_WHAT TO WORK ON_
If an entry holds an image, leave that image out and transcribe everything else exactly.

_RECORDS FOR THE EXERCISE_
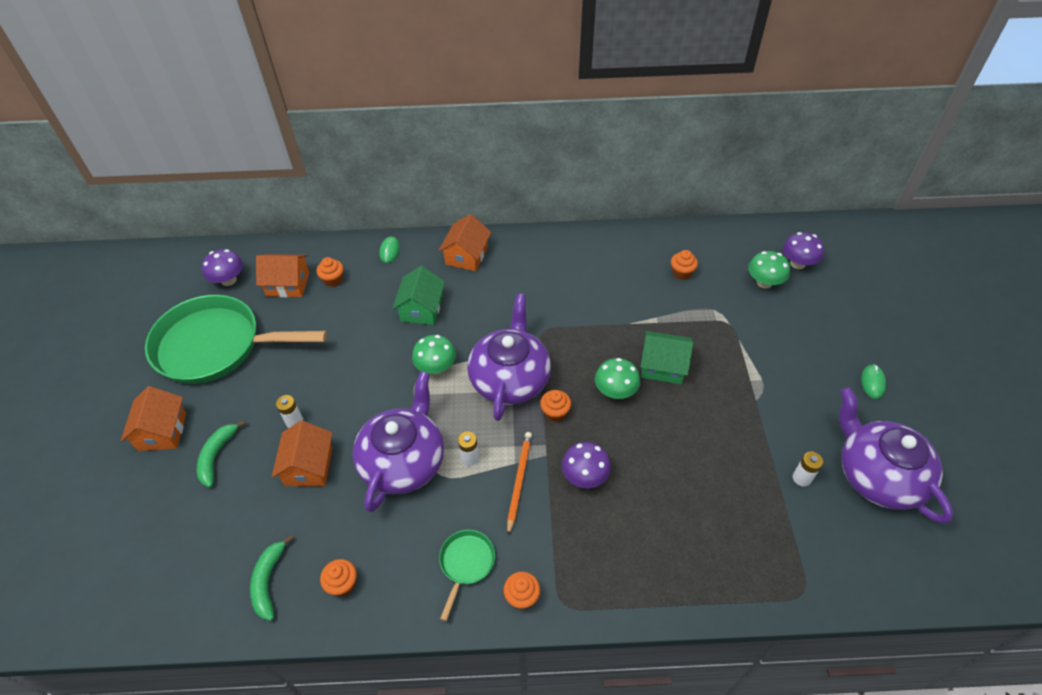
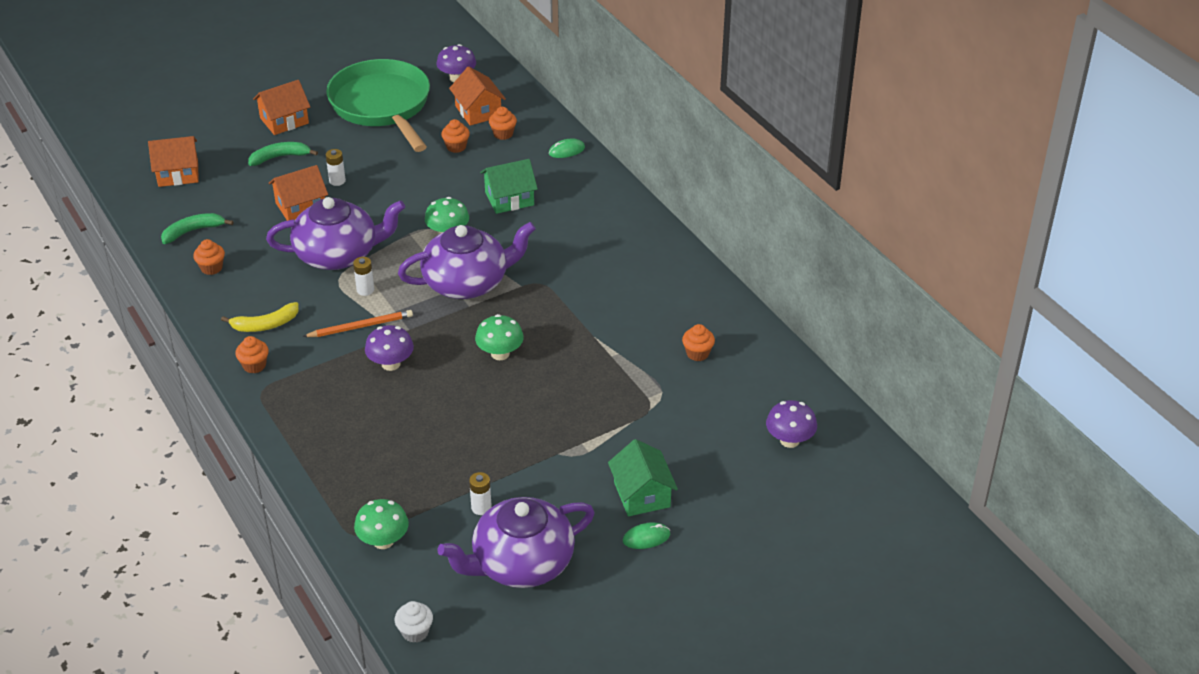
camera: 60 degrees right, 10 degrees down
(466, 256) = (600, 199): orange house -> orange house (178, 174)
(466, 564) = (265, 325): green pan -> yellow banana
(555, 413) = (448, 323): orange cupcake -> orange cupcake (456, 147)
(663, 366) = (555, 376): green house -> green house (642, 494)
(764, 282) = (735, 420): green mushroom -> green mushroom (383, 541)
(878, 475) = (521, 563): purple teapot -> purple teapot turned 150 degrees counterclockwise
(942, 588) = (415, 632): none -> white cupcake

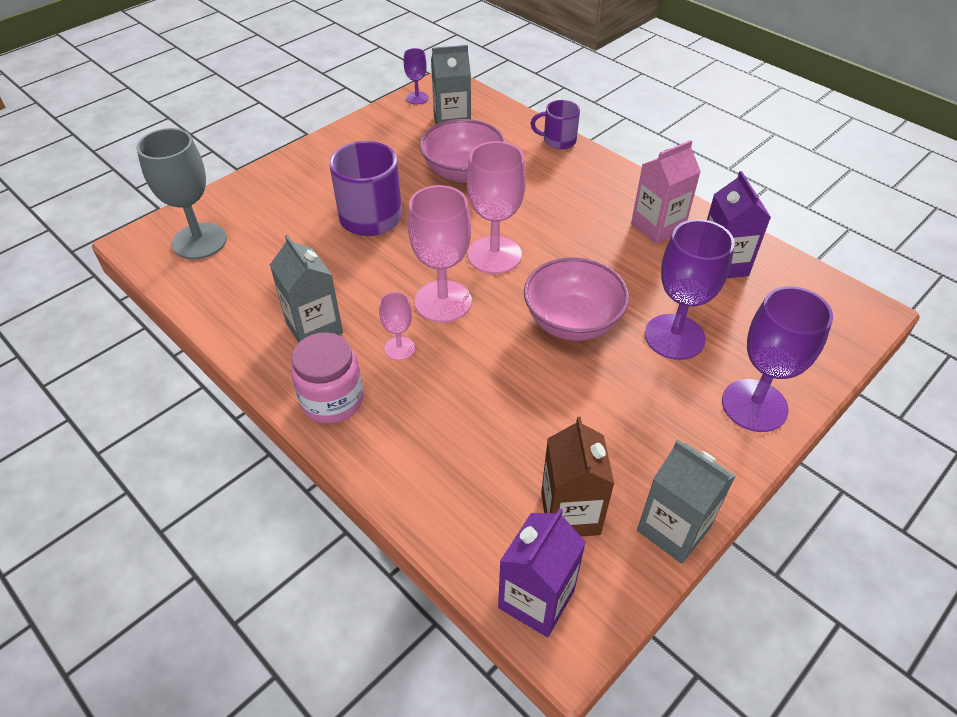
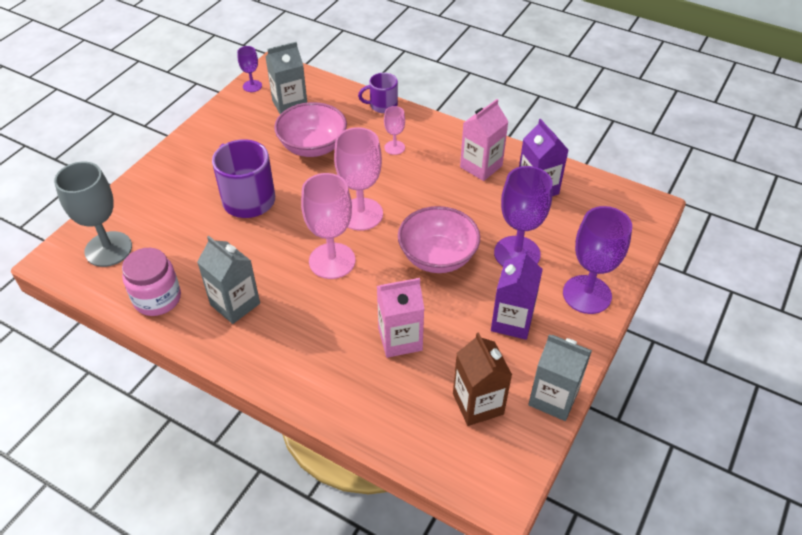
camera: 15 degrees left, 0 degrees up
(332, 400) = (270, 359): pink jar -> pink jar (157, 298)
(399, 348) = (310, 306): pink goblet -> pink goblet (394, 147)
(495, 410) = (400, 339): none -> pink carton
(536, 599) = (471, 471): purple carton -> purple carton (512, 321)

_WRITTEN ANSWER_
camera: 60 degrees right, 10 degrees down
(466, 256) = (600, 199): orange house -> orange house (178, 174)
(466, 564) = (265, 325): green pan -> yellow banana
(555, 413) = (448, 323): orange cupcake -> orange cupcake (456, 147)
(663, 366) = (555, 376): green house -> green house (642, 494)
(764, 282) = (735, 420): green mushroom -> green mushroom (383, 541)
(878, 475) = (521, 563): purple teapot -> purple teapot turned 150 degrees counterclockwise
(942, 588) = (415, 632): none -> white cupcake

camera: 15 degrees left, 0 degrees up
(332, 400) = (270, 359): pink jar -> pink jar (157, 298)
(399, 348) = (310, 306): pink goblet -> pink goblet (394, 147)
(495, 410) = (400, 339): none -> pink carton
(536, 599) = (471, 471): purple carton -> purple carton (512, 321)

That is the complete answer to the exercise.